Given records
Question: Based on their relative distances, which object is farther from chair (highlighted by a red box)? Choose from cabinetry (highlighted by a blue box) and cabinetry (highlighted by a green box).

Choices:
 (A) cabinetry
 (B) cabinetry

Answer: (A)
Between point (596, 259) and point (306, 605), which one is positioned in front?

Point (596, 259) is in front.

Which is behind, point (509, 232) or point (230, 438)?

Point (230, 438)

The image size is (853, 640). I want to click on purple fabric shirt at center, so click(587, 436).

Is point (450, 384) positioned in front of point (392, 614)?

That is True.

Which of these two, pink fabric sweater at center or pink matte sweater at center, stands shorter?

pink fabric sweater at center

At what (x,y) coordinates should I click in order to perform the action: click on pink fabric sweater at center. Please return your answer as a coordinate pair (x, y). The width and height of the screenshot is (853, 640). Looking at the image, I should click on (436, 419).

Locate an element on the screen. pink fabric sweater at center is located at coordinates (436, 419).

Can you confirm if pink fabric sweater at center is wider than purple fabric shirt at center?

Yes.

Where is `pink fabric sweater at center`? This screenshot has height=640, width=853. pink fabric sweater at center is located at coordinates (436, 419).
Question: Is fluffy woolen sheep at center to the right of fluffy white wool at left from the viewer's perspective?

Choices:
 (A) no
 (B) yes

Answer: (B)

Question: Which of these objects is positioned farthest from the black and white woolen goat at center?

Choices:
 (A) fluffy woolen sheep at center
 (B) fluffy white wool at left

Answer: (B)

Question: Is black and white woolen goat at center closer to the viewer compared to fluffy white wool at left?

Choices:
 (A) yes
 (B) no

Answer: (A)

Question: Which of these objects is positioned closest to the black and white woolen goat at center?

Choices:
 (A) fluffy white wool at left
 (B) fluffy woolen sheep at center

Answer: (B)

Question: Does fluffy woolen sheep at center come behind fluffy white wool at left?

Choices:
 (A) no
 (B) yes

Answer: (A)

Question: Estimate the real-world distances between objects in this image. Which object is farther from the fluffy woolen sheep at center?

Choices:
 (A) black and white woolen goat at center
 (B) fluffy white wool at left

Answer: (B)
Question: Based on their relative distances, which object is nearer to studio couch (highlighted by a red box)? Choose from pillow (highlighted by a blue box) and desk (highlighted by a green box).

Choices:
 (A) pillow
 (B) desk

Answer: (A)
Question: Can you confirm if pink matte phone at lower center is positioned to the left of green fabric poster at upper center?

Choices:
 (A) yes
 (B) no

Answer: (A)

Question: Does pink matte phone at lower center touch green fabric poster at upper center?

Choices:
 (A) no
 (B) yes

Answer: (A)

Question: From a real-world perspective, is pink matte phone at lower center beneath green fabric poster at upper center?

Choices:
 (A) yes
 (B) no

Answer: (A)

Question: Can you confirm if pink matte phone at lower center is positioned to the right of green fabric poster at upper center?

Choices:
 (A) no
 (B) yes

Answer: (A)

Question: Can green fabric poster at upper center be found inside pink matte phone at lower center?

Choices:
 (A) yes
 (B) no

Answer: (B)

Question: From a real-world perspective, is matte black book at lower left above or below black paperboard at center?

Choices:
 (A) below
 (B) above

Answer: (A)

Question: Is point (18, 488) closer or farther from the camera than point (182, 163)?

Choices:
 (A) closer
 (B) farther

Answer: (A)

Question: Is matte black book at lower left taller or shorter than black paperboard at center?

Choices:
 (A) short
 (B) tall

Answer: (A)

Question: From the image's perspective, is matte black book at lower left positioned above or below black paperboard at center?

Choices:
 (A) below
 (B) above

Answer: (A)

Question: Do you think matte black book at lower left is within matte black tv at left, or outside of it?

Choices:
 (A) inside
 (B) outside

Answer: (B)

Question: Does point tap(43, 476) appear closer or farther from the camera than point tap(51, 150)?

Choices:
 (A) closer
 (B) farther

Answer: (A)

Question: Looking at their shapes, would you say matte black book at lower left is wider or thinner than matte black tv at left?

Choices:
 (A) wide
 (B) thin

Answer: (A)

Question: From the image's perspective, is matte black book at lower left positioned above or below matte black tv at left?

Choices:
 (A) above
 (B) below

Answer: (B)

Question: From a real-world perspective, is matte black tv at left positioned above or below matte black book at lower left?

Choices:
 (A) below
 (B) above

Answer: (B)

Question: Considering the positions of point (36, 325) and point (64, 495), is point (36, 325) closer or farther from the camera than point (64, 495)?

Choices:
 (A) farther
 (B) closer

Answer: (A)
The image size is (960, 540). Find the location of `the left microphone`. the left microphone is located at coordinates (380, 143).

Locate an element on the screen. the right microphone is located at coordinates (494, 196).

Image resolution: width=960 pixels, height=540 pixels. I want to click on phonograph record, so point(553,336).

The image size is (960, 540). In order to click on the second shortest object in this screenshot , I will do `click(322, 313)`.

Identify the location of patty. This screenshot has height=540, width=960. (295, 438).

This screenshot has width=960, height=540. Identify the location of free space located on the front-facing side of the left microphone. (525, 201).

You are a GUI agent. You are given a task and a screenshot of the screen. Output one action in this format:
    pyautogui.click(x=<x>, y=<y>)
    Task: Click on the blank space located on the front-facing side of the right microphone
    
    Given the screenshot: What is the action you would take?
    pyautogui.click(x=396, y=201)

Prompt
Rewrite all of the material above, replacing "cabinetry" with "cupboard" everywhere and leaving everything else unchanged.

Result of this exercise
Question: Based on their relative distances, which object is farther from chair (highlighted by a red box)? Choose from cupboard (highlighted by a blue box) and cupboard (highlighted by a green box).

Choices:
 (A) cupboard
 (B) cupboard

Answer: (A)
Between point (596, 259) and point (306, 605), which one is positioned in front?

Point (596, 259) is in front.

Which is behind, point (509, 232) or point (230, 438)?

Point (230, 438)

The image size is (853, 640). I want to click on purple fabric shirt at center, so click(587, 436).

Is point (450, 384) positioned in front of point (392, 614)?

That is True.

Which of these two, pink fabric sweater at center or pink matte sweater at center, stands shorter?

pink fabric sweater at center

At what (x,y) coordinates should I click in order to perform the action: click on pink fabric sweater at center. Please return your answer as a coordinate pair (x, y). The width and height of the screenshot is (853, 640). Looking at the image, I should click on (436, 419).

Locate an element on the screen. pink fabric sweater at center is located at coordinates (436, 419).

Can you confirm if pink fabric sweater at center is wider than purple fabric shirt at center?

Yes.

Where is `pink fabric sweater at center`? This screenshot has height=640, width=853. pink fabric sweater at center is located at coordinates (436, 419).
Question: Is fluffy woolen sheep at center to the right of fluffy white wool at left from the viewer's perspective?

Choices:
 (A) no
 (B) yes

Answer: (B)

Question: Which of these objects is positioned farthest from the black and white woolen goat at center?

Choices:
 (A) fluffy woolen sheep at center
 (B) fluffy white wool at left

Answer: (B)

Question: Is black and white woolen goat at center closer to the viewer compared to fluffy white wool at left?

Choices:
 (A) yes
 (B) no

Answer: (A)

Question: Which of these objects is positioned closest to the black and white woolen goat at center?

Choices:
 (A) fluffy white wool at left
 (B) fluffy woolen sheep at center

Answer: (B)

Question: Does fluffy woolen sheep at center come behind fluffy white wool at left?

Choices:
 (A) no
 (B) yes

Answer: (A)

Question: Estimate the real-world distances between objects in this image. Which object is farther from the fluffy woolen sheep at center?

Choices:
 (A) black and white woolen goat at center
 (B) fluffy white wool at left

Answer: (B)
Question: Based on their relative distances, which object is nearer to studio couch (highlighted by a red box)? Choose from pillow (highlighted by a blue box) and desk (highlighted by a green box).

Choices:
 (A) pillow
 (B) desk

Answer: (A)
Question: Can you confirm if pink matte phone at lower center is positioned to the left of green fabric poster at upper center?

Choices:
 (A) yes
 (B) no

Answer: (A)

Question: Does pink matte phone at lower center touch green fabric poster at upper center?

Choices:
 (A) no
 (B) yes

Answer: (A)

Question: From a real-world perspective, is pink matte phone at lower center beneath green fabric poster at upper center?

Choices:
 (A) yes
 (B) no

Answer: (A)

Question: Can you confirm if pink matte phone at lower center is positioned to the right of green fabric poster at upper center?

Choices:
 (A) no
 (B) yes

Answer: (A)

Question: Can green fabric poster at upper center be found inside pink matte phone at lower center?

Choices:
 (A) yes
 (B) no

Answer: (B)

Question: From a real-world perspective, is matte black book at lower left above or below black paperboard at center?

Choices:
 (A) below
 (B) above

Answer: (A)

Question: Is point (18, 488) closer or farther from the camera than point (182, 163)?

Choices:
 (A) closer
 (B) farther

Answer: (A)

Question: Is matte black book at lower left taller or shorter than black paperboard at center?

Choices:
 (A) short
 (B) tall

Answer: (A)

Question: From the image's perspective, is matte black book at lower left positioned above or below black paperboard at center?

Choices:
 (A) below
 (B) above

Answer: (A)

Question: Do you think matte black book at lower left is within matte black tv at left, or outside of it?

Choices:
 (A) inside
 (B) outside

Answer: (B)

Question: Does point tap(43, 476) appear closer or farther from the camera than point tap(51, 150)?

Choices:
 (A) closer
 (B) farther

Answer: (A)

Question: Looking at their shapes, would you say matte black book at lower left is wider or thinner than matte black tv at left?

Choices:
 (A) wide
 (B) thin

Answer: (A)

Question: From the image's perspective, is matte black book at lower left positioned above or below matte black tv at left?

Choices:
 (A) above
 (B) below

Answer: (B)

Question: From a real-world perspective, is matte black tv at left positioned above or below matte black book at lower left?

Choices:
 (A) below
 (B) above

Answer: (B)

Question: Considering the positions of point (36, 325) and point (64, 495), is point (36, 325) closer or farther from the camera than point (64, 495)?

Choices:
 (A) farther
 (B) closer

Answer: (A)
The image size is (960, 540). Find the location of `the left microphone`. the left microphone is located at coordinates (380, 143).

Locate an element on the screen. the right microphone is located at coordinates (494, 196).

Image resolution: width=960 pixels, height=540 pixels. I want to click on phonograph record, so point(553,336).

The image size is (960, 540). In order to click on the second shortest object in this screenshot , I will do `click(322, 313)`.

Identify the location of patty. This screenshot has height=540, width=960. (295, 438).

This screenshot has width=960, height=540. Identify the location of free space located on the front-facing side of the left microphone. (525, 201).

You are a GUI agent. You are given a task and a screenshot of the screen. Output one action in this format:
    pyautogui.click(x=<x>, y=<y>)
    Task: Click on the blank space located on the front-facing side of the right microphone
    
    Given the screenshot: What is the action you would take?
    pyautogui.click(x=396, y=201)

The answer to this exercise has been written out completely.